WORK TO BE COMPLETED | Without any pictures, print exactly the lines that run from the start of the data through the line containing "move: Ball [blau]".

Stored items:
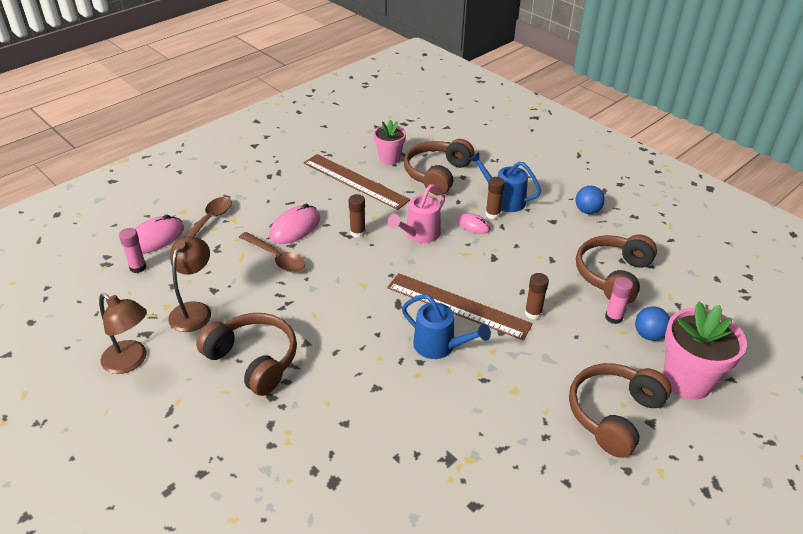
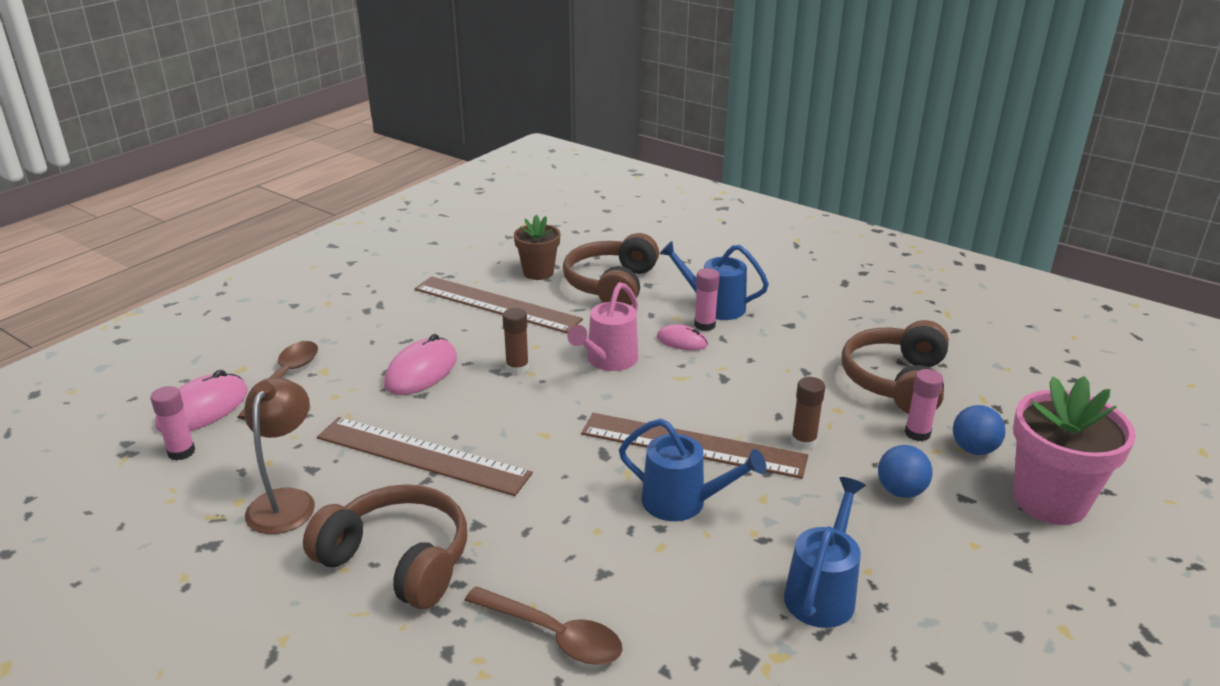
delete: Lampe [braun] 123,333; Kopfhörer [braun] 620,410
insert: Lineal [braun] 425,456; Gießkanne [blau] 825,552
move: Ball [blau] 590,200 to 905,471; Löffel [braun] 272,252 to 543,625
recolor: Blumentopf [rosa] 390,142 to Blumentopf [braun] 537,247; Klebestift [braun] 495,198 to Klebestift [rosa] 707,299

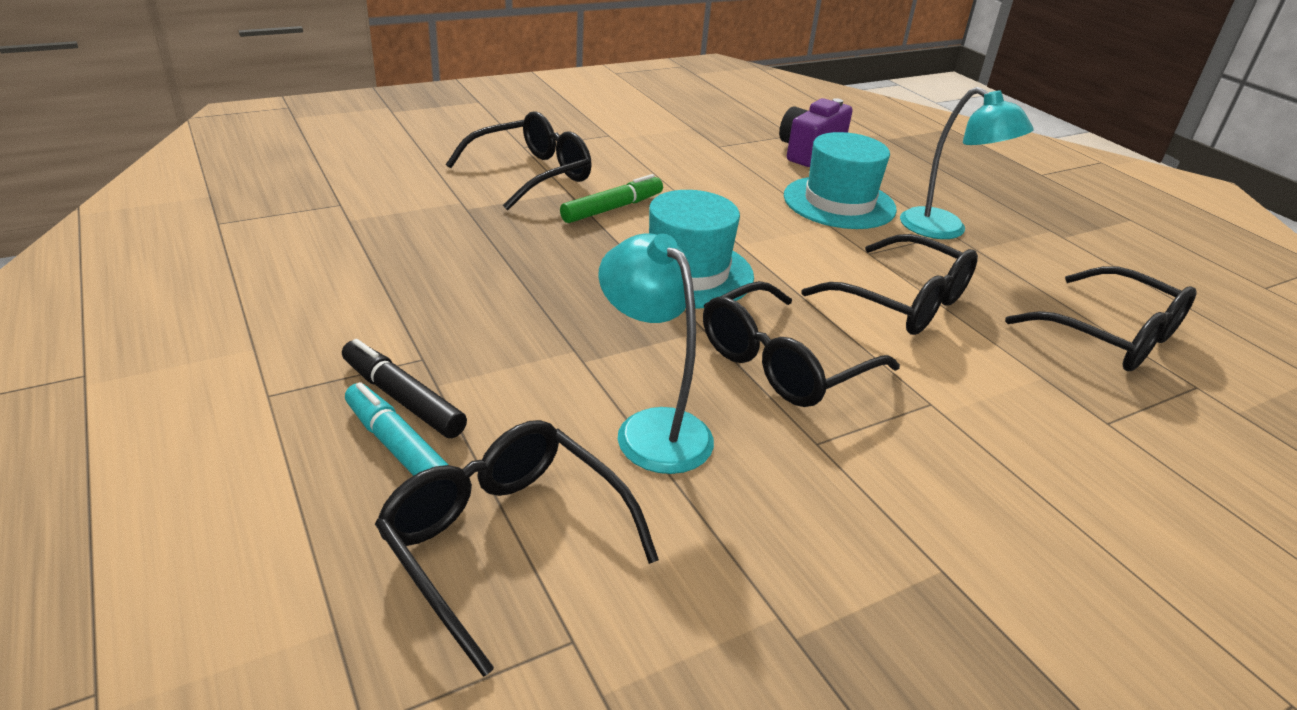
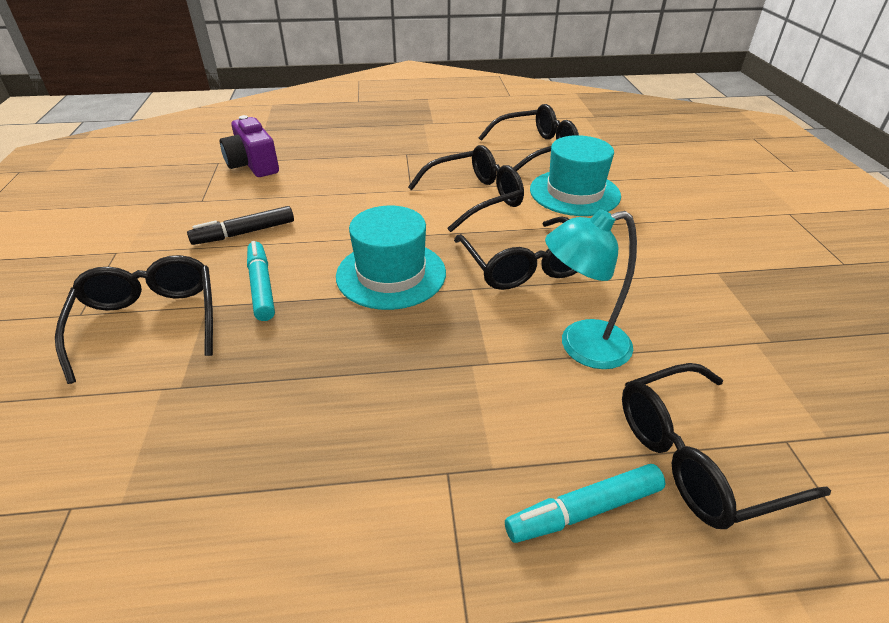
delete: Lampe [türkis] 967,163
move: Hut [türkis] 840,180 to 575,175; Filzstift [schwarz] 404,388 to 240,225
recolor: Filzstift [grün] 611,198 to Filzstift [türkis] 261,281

RESPONSE |
delete: Lampe [braun] 123,333; Kopfhörer [braun] 620,410
insert: Lineal [braun] 425,456; Gießkanne [blau] 825,552
move: Ball [blau] 590,200 to 905,471; Löffel [braun] 272,252 to 543,625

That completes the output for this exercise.